* [Work request]
Leaving the pictures aside, reproduce the data in full and word for word.

━━━

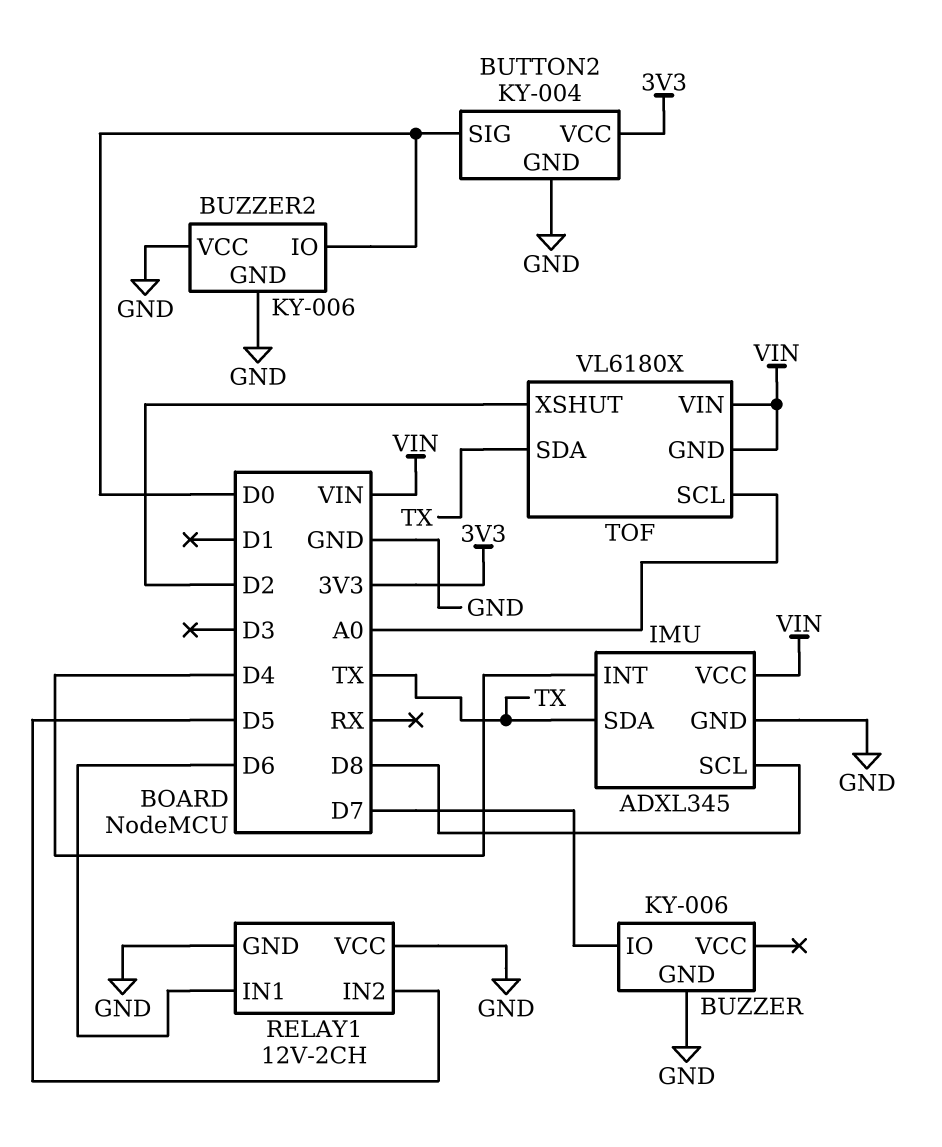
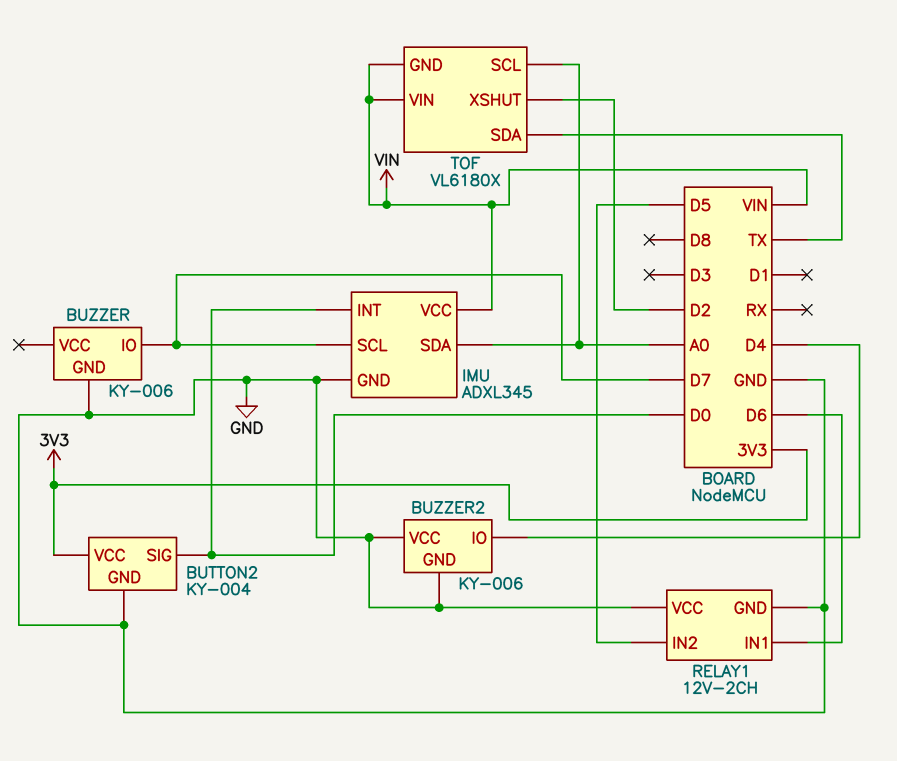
BUZZER2 pin IO: D0 -> D4
IMU pin INT: D4 -> D0
IMU pin SCL: D8 -> D7
IMU pin SDA: TX -> A0

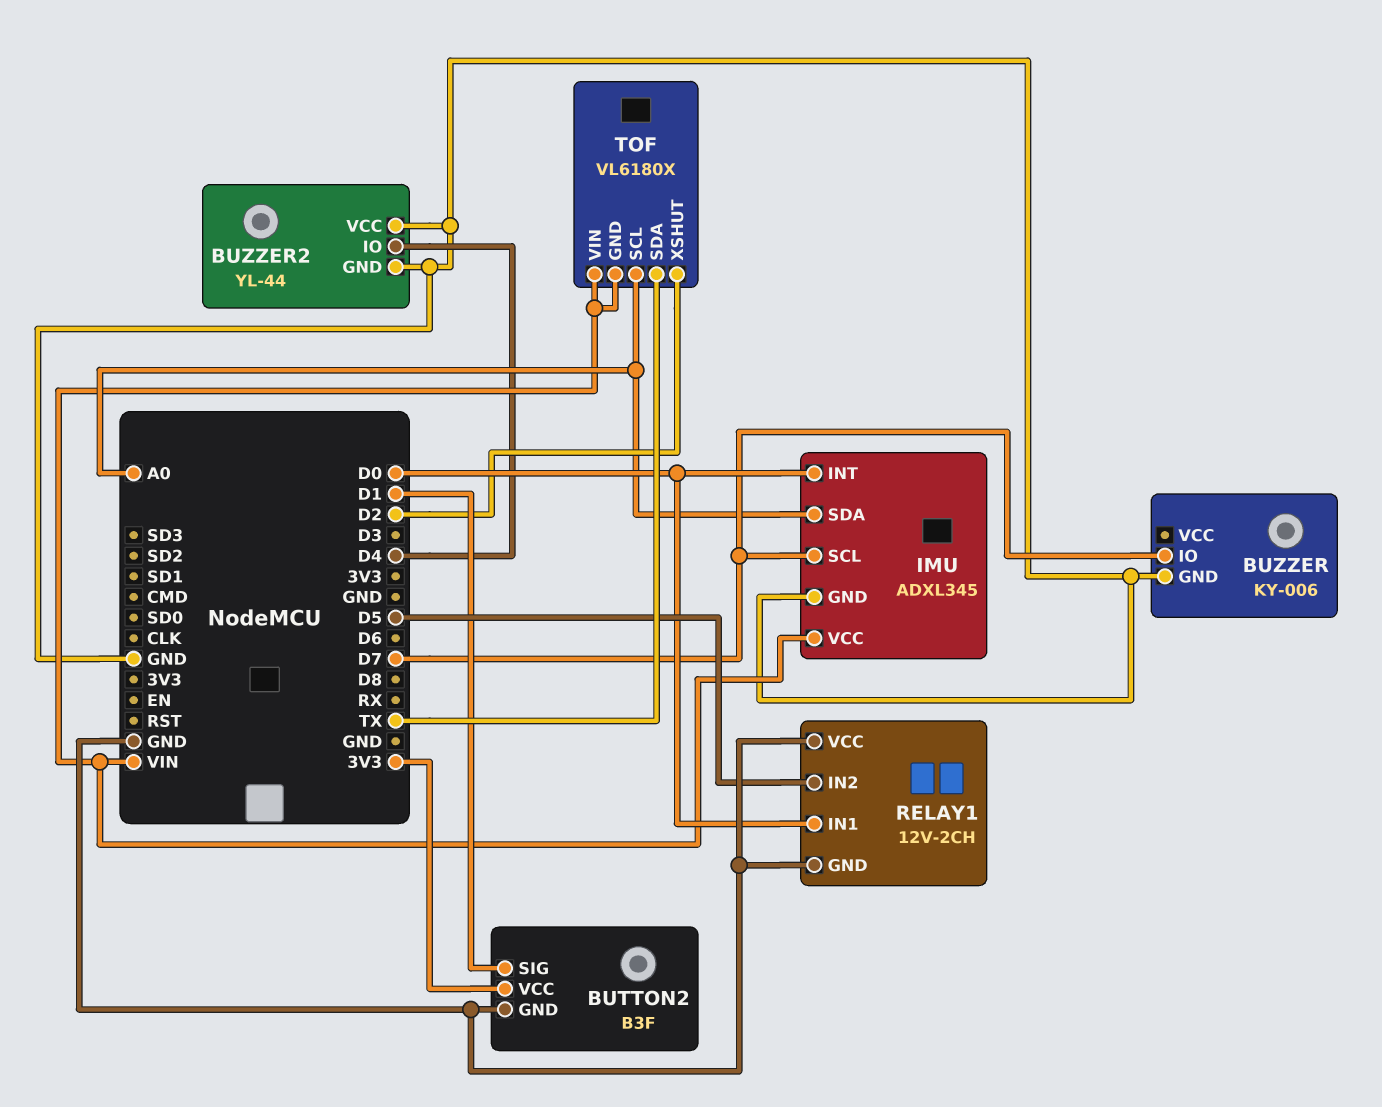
BUTTON2: KY-004 -> B3F
BUTTON2 pin SIG: D0 -> D1
BUZZER2: KY-006 -> YL-44
RELAY1 pin IN1: D6 -> D0

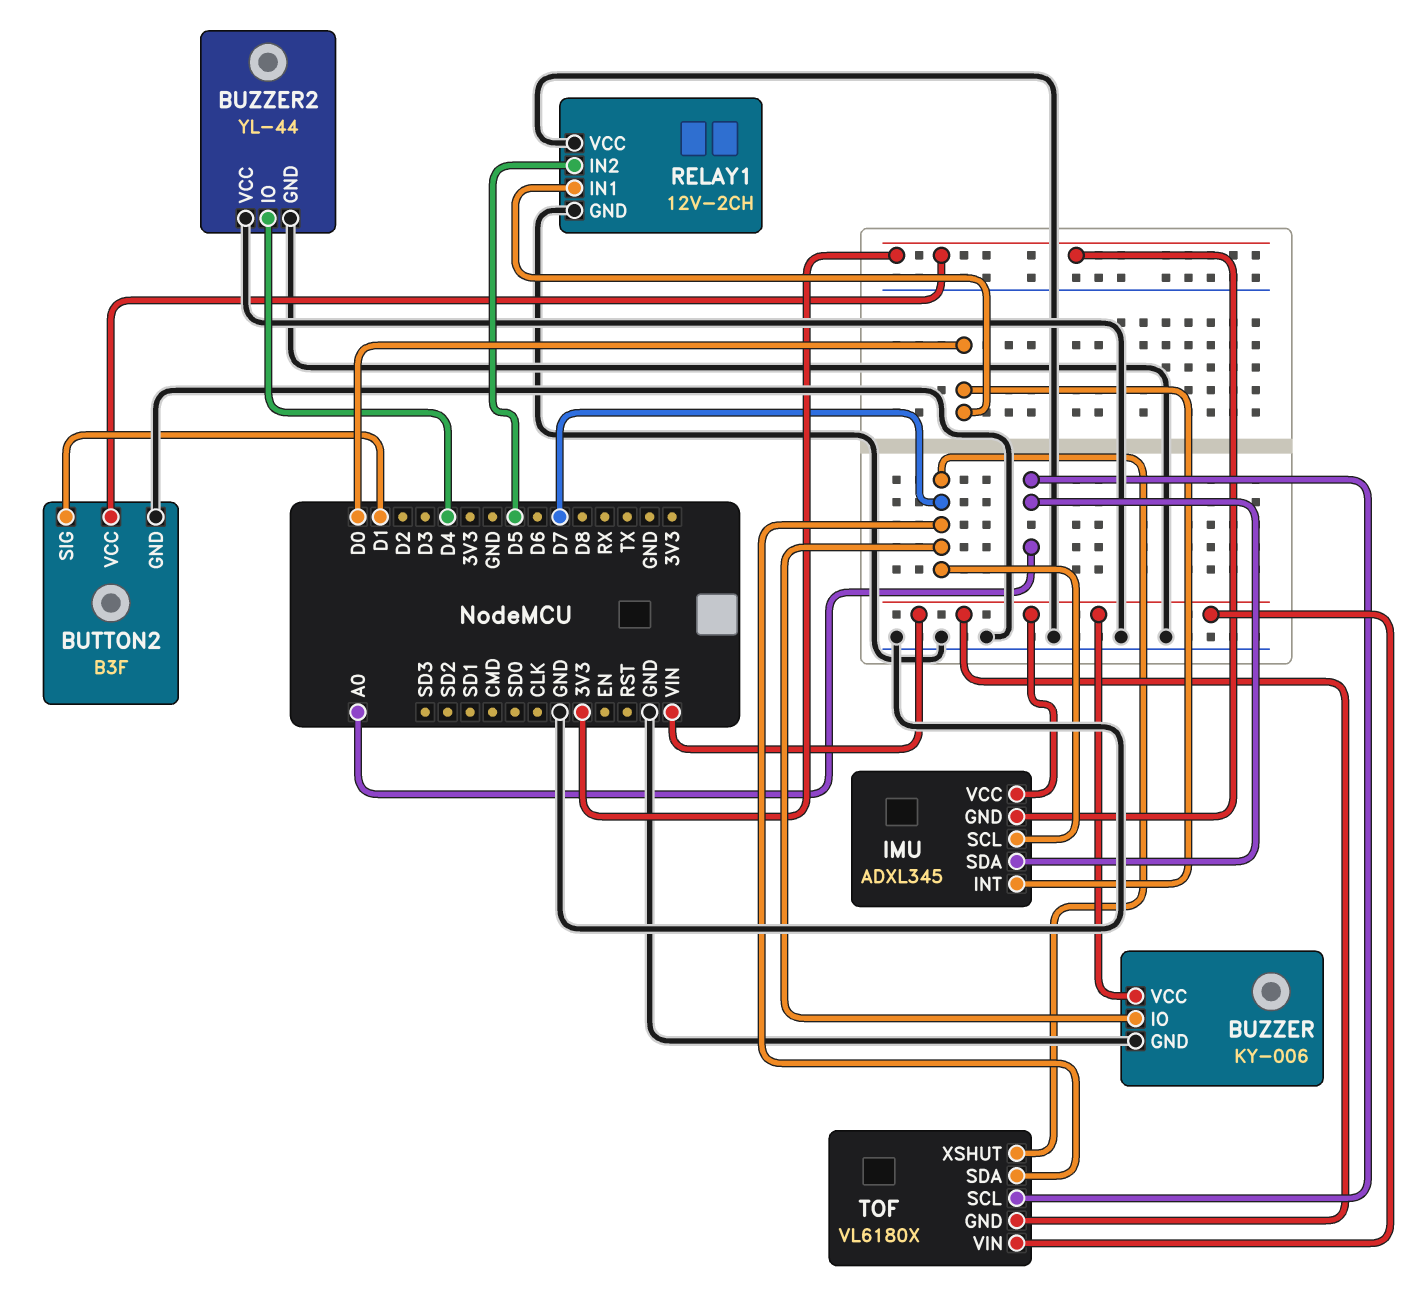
BUZZER pin VCC: none -> VIN
IMU pin GND: GND -> 3V3
TOF pin SDA: TX -> D7
TOF pin XSHUT: D2 -> D7

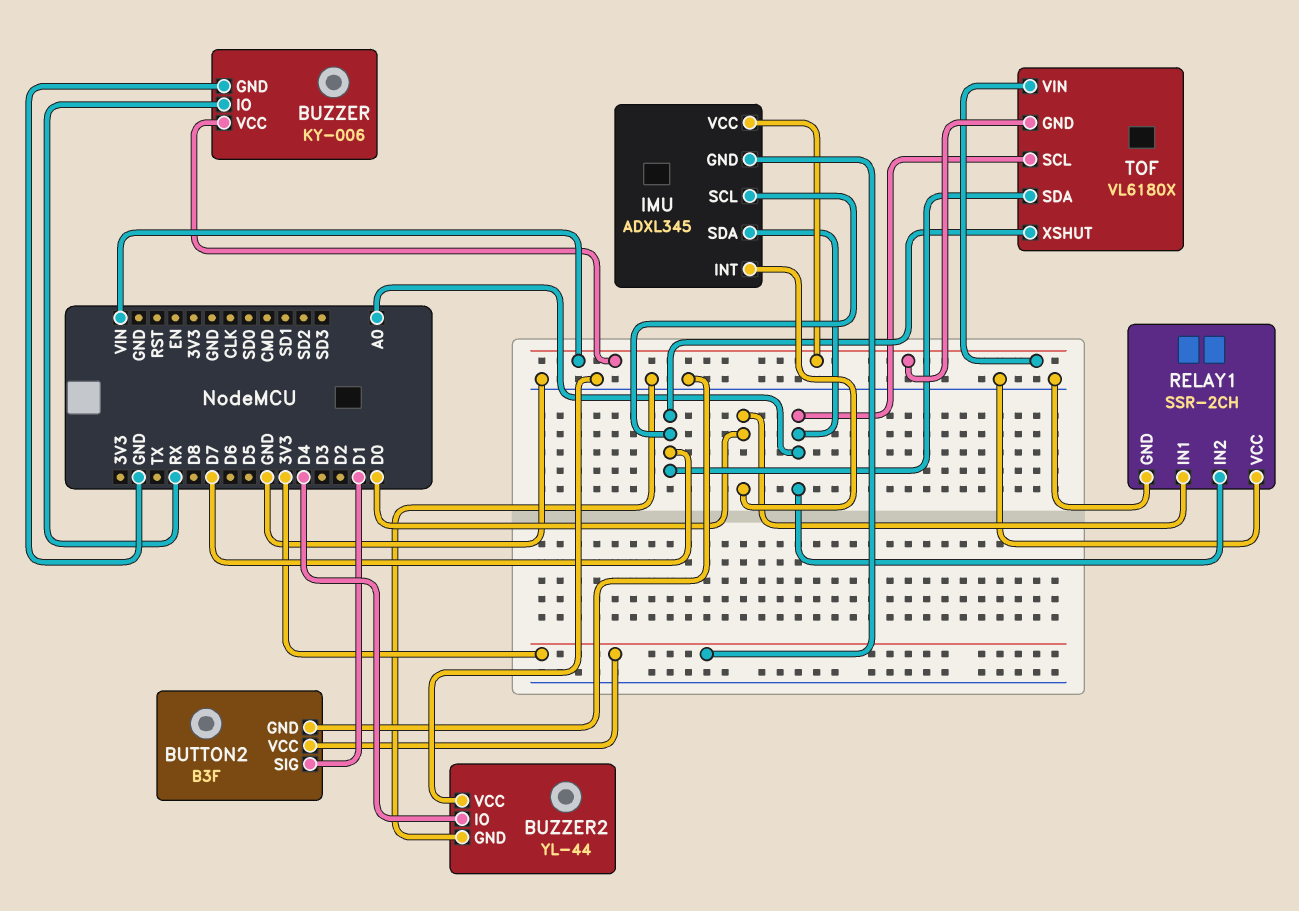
BUZZER pin IO: D7 -> RX
RELAY1: 12V-2CH -> SSR-2CH
RELAY1 pin IN2: D5 -> A0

━━━

* [Task output]
BUZZER2 pin IO: D0 -> D4
IMU pin INT: D4 -> D0
IMU pin SCL: D8 -> D7
IMU pin SDA: TX -> A0

BUTTON2: KY-004 -> B3F
BUTTON2 pin SIG: D0 -> D1
BUZZER2: KY-006 -> YL-44
RELAY1 pin IN1: D6 -> D0

BUZZER pin VCC: none -> VIN
IMU pin GND: GND -> 3V3
TOF pin SDA: TX -> D7
TOF pin XSHUT: D2 -> D7

BUZZER pin IO: D7 -> RX
RELAY1: 12V-2CH -> SSR-2CH
RELAY1 pin IN2: D5 -> A0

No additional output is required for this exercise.